Go through the records and report each line holding the string "black".

[RECORDED INFORMATION]

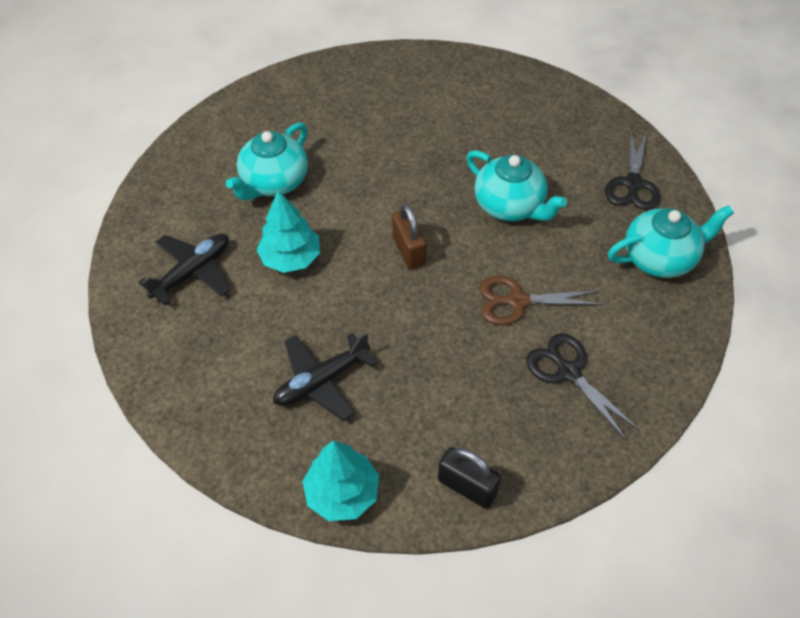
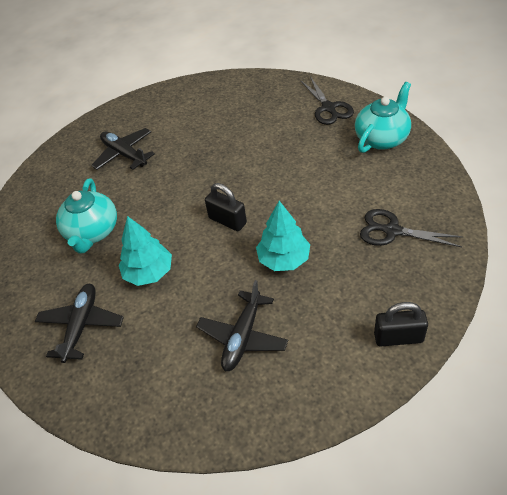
camera: 30 degrees left, 5 degrees down
turquoise tree [302,440,379,521] -> turquoise tree moved to [256,201,310,271]
brown padlock [392,203,427,269] -> black padlock [205,183,247,231]
turquoise teapot [466,150,567,221] -> none
brown scissors [479,276,603,325] -> none
none -> black plane [91,128,155,170]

[/RECORDED INFORMATION]

## RESULT
brown padlock [392,203,427,269] -> black padlock [205,183,247,231]
none -> black plane [91,128,155,170]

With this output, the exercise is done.